[Source data]
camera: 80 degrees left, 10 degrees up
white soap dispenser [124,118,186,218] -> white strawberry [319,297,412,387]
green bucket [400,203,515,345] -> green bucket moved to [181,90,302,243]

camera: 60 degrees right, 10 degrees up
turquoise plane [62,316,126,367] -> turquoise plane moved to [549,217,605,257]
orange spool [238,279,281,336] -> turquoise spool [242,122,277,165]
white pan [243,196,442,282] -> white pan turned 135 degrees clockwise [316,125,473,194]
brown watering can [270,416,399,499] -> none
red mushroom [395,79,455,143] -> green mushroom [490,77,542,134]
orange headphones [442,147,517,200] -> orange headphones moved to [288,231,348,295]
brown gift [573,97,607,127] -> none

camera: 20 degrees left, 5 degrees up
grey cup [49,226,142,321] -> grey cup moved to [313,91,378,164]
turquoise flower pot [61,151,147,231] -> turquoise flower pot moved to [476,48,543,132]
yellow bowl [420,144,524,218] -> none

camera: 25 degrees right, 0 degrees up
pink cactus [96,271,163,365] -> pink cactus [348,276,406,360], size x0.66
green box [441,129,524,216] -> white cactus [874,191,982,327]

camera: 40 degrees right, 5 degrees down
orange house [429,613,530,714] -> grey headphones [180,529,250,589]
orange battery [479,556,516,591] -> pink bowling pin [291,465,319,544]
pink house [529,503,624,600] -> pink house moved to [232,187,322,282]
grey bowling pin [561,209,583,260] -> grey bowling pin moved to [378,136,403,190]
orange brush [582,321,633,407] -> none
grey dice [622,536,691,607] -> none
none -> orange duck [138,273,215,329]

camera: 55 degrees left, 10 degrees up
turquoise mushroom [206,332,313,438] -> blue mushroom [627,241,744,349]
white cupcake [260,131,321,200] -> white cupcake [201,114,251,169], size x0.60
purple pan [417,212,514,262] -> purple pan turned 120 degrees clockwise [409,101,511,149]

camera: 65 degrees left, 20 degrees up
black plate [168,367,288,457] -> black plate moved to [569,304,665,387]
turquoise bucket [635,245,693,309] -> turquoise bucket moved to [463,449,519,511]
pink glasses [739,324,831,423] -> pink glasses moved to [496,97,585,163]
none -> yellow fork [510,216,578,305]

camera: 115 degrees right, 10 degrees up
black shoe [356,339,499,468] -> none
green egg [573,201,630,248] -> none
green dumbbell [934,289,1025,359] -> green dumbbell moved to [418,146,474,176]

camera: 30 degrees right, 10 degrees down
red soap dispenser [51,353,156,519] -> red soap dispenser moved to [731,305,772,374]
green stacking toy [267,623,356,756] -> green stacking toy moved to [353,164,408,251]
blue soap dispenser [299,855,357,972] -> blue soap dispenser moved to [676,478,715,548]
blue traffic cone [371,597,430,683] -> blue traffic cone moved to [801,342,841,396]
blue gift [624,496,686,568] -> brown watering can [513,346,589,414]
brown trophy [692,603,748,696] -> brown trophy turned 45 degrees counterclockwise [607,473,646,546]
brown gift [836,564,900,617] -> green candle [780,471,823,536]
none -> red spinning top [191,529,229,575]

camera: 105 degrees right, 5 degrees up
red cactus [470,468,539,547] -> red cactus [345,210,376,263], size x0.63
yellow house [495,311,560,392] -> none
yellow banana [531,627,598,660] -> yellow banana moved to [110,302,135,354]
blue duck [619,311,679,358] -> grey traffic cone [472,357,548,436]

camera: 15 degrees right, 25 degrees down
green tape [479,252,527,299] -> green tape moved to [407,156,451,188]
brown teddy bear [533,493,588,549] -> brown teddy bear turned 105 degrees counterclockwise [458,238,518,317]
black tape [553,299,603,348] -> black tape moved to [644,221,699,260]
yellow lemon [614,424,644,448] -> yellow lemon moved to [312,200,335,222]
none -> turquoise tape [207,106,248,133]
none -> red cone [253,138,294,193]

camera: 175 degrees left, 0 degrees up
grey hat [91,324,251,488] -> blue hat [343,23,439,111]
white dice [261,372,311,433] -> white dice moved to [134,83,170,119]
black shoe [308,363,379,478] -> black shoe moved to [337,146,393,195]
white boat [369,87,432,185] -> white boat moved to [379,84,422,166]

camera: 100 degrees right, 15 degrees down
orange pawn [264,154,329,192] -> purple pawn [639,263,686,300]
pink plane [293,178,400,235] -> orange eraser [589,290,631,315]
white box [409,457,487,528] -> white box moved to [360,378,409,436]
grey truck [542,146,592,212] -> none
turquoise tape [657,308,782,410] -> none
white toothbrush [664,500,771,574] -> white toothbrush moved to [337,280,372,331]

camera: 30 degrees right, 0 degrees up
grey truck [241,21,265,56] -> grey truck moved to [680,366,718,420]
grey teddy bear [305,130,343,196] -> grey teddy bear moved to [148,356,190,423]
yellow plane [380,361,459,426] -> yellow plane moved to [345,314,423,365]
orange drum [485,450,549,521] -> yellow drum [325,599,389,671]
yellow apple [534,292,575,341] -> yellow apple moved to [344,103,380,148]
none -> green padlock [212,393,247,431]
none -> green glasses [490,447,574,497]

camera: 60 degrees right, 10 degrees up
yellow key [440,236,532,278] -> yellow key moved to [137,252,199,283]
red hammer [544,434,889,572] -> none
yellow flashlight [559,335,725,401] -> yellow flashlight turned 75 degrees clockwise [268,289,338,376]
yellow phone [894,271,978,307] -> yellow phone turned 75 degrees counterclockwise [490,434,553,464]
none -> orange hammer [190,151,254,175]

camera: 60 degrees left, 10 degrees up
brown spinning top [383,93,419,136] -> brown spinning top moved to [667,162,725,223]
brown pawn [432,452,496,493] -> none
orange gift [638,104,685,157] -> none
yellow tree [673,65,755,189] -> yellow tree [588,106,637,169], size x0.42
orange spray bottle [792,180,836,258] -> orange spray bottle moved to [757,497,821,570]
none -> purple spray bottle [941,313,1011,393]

[Problem details] Each line of the data must be copied exactly as it appears.

[Solution to this exercise]
camera: 80 degrees left, 10 degrees up
white soap dispenser [124,118,186,218] -> white strawberry [319,297,412,387]
green bucket [400,203,515,345] -> green bucket moved to [181,90,302,243]

camera: 60 degrees right, 10 degrees up
turquoise plane [62,316,126,367] -> turquoise plane moved to [549,217,605,257]
orange spool [238,279,281,336] -> turquoise spool [242,122,277,165]
white pan [243,196,442,282] -> white pan turned 135 degrees clockwise [316,125,473,194]
brown watering can [270,416,399,499] -> none
red mushroom [395,79,455,143] -> green mushroom [490,77,542,134]
orange headphones [442,147,517,200] -> orange headphones moved to [288,231,348,295]
brown gift [573,97,607,127] -> none

camera: 20 degrees left, 5 degrees up
grey cup [49,226,142,321] -> grey cup moved to [313,91,378,164]
turquoise flower pot [61,151,147,231] -> turquoise flower pot moved to [476,48,543,132]
yellow bowl [420,144,524,218] -> none

camera: 25 degrees right, 0 degrees up
pink cactus [96,271,163,365] -> pink cactus [348,276,406,360], size x0.66
green box [441,129,524,216] -> white cactus [874,191,982,327]

camera: 40 degrees right, 5 degrees down
orange house [429,613,530,714] -> grey headphones [180,529,250,589]
orange battery [479,556,516,591] -> pink bowling pin [291,465,319,544]
pink house [529,503,624,600] -> pink house moved to [232,187,322,282]
grey bowling pin [561,209,583,260] -> grey bowling pin moved to [378,136,403,190]
orange brush [582,321,633,407] -> none
grey dice [622,536,691,607] -> none
none -> orange duck [138,273,215,329]

camera: 55 degrees left, 10 degrees up
turquoise mushroom [206,332,313,438] -> blue mushroom [627,241,744,349]
white cupcake [260,131,321,200] -> white cupcake [201,114,251,169], size x0.60
purple pan [417,212,514,262] -> purple pan turned 120 degrees clockwise [409,101,511,149]

camera: 65 degrees left, 20 degrees up
black plate [168,367,288,457] -> black plate moved to [569,304,665,387]
turquoise bucket [635,245,693,309] -> turquoise bucket moved to [463,449,519,511]
pink glasses [739,324,831,423] -> pink glasses moved to [496,97,585,163]
none -> yellow fork [510,216,578,305]

camera: 115 degrees right, 10 degrees up
black shoe [356,339,499,468] -> none
green egg [573,201,630,248] -> none
green dumbbell [934,289,1025,359] -> green dumbbell moved to [418,146,474,176]

camera: 30 degrees right, 10 degrees down
red soap dispenser [51,353,156,519] -> red soap dispenser moved to [731,305,772,374]
green stacking toy [267,623,356,756] -> green stacking toy moved to [353,164,408,251]
blue soap dispenser [299,855,357,972] -> blue soap dispenser moved to [676,478,715,548]
blue traffic cone [371,597,430,683] -> blue traffic cone moved to [801,342,841,396]
blue gift [624,496,686,568] -> brown watering can [513,346,589,414]
brown trophy [692,603,748,696] -> brown trophy turned 45 degrees counterclockwise [607,473,646,546]
brown gift [836,564,900,617] -> green candle [780,471,823,536]
none -> red spinning top [191,529,229,575]

camera: 105 degrees right, 5 degrees up
red cactus [470,468,539,547] -> red cactus [345,210,376,263], size x0.63
yellow house [495,311,560,392] -> none
yellow banana [531,627,598,660] -> yellow banana moved to [110,302,135,354]
blue duck [619,311,679,358] -> grey traffic cone [472,357,548,436]

camera: 15 degrees right, 25 degrees down
green tape [479,252,527,299] -> green tape moved to [407,156,451,188]
brown teddy bear [533,493,588,549] -> brown teddy bear turned 105 degrees counterclockwise [458,238,518,317]
black tape [553,299,603,348] -> black tape moved to [644,221,699,260]
yellow lemon [614,424,644,448] -> yellow lemon moved to [312,200,335,222]
none -> turquoise tape [207,106,248,133]
none -> red cone [253,138,294,193]

camera: 175 degrees left, 0 degrees up
grey hat [91,324,251,488] -> blue hat [343,23,439,111]
white dice [261,372,311,433] -> white dice moved to [134,83,170,119]
black shoe [308,363,379,478] -> black shoe moved to [337,146,393,195]
white boat [369,87,432,185] -> white boat moved to [379,84,422,166]

camera: 100 degrees right, 15 degrees down
orange pawn [264,154,329,192] -> purple pawn [639,263,686,300]
pink plane [293,178,400,235] -> orange eraser [589,290,631,315]
white box [409,457,487,528] -> white box moved to [360,378,409,436]
grey truck [542,146,592,212] -> none
turquoise tape [657,308,782,410] -> none
white toothbrush [664,500,771,574] -> white toothbrush moved to [337,280,372,331]

camera: 30 degrees right, 0 degrees up
grey truck [241,21,265,56] -> grey truck moved to [680,366,718,420]
grey teddy bear [305,130,343,196] -> grey teddy bear moved to [148,356,190,423]
yellow plane [380,361,459,426] -> yellow plane moved to [345,314,423,365]
orange drum [485,450,549,521] -> yellow drum [325,599,389,671]
yellow apple [534,292,575,341] -> yellow apple moved to [344,103,380,148]
none -> green padlock [212,393,247,431]
none -> green glasses [490,447,574,497]

camera: 60 degrees right, 10 degrees up
yellow key [440,236,532,278] -> yellow key moved to [137,252,199,283]
red hammer [544,434,889,572] -> none
yellow flashlight [559,335,725,401] -> yellow flashlight turned 75 degrees clockwise [268,289,338,376]
yellow phone [894,271,978,307] -> yellow phone turned 75 degrees counterclockwise [490,434,553,464]
none -> orange hammer [190,151,254,175]

camera: 60 degrees left, 10 degrees up
brown spinning top [383,93,419,136] -> brown spinning top moved to [667,162,725,223]
brown pawn [432,452,496,493] -> none
orange gift [638,104,685,157] -> none
yellow tree [673,65,755,189] -> yellow tree [588,106,637,169], size x0.42
orange spray bottle [792,180,836,258] -> orange spray bottle moved to [757,497,821,570]
none -> purple spray bottle [941,313,1011,393]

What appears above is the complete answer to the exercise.